What is asked
Return every line of the records that contains the string "kern", matching case exactly.

>> Start

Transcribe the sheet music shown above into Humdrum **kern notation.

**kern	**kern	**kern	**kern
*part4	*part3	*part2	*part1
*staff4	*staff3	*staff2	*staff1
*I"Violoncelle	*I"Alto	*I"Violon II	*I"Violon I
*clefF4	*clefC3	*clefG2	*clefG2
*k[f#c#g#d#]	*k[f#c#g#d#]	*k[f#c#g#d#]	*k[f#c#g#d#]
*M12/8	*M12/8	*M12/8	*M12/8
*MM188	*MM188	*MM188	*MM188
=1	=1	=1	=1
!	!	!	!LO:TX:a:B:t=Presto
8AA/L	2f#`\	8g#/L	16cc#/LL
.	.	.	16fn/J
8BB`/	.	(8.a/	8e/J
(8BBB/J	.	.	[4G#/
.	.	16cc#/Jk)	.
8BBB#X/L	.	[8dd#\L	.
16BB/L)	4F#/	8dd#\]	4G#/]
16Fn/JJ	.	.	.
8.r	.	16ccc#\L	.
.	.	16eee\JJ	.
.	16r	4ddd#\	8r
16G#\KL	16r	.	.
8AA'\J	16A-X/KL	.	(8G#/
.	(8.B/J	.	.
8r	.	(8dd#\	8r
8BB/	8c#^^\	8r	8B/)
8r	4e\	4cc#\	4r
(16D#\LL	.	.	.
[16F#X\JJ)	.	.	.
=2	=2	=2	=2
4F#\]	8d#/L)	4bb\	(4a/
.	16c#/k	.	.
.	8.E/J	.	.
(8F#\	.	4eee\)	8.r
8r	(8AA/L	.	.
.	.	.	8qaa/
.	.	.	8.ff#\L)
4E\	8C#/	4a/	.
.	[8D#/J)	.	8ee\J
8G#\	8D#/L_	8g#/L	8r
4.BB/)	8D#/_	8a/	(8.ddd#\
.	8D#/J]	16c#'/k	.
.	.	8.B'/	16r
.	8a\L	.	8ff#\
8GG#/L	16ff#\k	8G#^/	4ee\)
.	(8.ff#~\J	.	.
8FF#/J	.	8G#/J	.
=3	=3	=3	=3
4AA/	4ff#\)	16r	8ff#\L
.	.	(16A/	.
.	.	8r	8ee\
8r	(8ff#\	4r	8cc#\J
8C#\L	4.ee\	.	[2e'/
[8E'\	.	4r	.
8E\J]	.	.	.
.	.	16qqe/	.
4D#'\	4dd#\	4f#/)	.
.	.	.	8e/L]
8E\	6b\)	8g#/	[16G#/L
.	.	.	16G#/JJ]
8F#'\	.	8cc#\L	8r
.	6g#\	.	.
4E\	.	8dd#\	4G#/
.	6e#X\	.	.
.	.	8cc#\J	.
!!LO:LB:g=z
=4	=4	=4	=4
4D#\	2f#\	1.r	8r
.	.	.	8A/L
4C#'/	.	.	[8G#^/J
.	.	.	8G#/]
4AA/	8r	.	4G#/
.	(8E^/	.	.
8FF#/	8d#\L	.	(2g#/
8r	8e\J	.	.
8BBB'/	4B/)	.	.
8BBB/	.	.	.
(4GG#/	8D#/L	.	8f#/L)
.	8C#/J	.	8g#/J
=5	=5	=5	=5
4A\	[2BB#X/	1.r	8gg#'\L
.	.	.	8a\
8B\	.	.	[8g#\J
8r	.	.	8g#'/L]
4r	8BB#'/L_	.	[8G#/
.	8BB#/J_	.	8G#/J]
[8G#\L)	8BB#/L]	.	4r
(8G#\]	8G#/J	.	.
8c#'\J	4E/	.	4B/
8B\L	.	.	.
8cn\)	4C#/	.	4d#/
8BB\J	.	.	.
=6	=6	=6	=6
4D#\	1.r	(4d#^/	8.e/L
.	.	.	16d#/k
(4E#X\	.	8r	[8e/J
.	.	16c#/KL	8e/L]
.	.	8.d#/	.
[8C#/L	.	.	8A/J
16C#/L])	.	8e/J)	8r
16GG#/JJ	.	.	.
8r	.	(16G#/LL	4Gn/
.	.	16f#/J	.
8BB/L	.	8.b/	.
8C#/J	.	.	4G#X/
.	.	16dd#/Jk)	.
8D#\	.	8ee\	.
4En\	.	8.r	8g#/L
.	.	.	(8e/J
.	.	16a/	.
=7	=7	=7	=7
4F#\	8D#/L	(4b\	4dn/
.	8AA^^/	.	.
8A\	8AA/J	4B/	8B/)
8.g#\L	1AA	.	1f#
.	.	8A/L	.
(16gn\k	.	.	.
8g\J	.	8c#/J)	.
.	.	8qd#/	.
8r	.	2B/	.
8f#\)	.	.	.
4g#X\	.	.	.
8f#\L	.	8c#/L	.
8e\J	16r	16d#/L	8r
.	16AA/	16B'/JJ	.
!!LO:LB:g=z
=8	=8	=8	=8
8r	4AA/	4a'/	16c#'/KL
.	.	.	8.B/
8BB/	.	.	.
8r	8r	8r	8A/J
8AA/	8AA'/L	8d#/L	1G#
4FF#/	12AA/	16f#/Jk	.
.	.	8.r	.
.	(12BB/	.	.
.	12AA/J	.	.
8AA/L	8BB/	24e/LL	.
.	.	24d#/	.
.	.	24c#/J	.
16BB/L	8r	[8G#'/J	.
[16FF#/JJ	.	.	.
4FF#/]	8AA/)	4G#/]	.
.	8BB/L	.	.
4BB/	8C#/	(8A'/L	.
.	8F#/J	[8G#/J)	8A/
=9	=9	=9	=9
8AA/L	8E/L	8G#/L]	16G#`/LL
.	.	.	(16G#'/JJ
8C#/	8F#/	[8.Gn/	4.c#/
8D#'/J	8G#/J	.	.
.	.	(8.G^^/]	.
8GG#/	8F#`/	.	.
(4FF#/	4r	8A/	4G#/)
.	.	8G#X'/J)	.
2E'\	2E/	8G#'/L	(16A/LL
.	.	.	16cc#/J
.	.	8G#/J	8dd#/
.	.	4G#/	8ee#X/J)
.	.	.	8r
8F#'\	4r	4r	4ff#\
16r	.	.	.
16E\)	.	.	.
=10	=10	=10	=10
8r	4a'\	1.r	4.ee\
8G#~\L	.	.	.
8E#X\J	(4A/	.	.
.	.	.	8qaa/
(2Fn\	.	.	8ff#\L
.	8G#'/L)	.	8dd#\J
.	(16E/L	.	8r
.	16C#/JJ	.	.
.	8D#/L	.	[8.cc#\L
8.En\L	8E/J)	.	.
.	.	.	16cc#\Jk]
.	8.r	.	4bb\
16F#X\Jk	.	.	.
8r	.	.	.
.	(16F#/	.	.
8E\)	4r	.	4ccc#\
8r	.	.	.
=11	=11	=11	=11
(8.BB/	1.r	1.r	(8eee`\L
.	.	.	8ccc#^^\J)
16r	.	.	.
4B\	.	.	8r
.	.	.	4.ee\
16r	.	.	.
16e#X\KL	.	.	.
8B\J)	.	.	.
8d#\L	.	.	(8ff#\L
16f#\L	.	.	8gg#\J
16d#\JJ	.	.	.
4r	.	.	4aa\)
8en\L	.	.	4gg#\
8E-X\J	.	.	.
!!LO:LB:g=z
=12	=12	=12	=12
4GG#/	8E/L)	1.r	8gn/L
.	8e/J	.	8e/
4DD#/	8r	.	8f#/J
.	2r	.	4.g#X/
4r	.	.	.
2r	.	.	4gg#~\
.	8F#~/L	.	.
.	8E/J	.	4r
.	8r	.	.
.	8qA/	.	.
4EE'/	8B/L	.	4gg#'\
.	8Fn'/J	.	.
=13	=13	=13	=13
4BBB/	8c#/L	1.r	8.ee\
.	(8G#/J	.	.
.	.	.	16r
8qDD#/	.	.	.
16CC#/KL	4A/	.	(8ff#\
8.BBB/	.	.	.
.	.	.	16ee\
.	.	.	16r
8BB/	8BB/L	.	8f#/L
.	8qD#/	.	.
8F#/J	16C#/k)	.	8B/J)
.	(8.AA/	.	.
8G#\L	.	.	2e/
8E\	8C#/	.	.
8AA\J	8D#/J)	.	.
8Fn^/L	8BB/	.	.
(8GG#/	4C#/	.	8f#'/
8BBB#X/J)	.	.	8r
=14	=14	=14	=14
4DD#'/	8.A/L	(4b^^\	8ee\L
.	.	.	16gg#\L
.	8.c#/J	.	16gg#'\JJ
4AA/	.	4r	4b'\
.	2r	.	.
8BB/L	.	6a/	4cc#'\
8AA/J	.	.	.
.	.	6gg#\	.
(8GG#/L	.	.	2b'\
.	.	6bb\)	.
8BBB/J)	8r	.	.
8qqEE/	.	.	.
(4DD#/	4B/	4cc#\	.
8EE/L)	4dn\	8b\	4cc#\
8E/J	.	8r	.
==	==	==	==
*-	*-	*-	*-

>> End

Result below
Transcribe the sheet music shown above into Humdrum **kern notation.
**kern	**kern	**kern	**kern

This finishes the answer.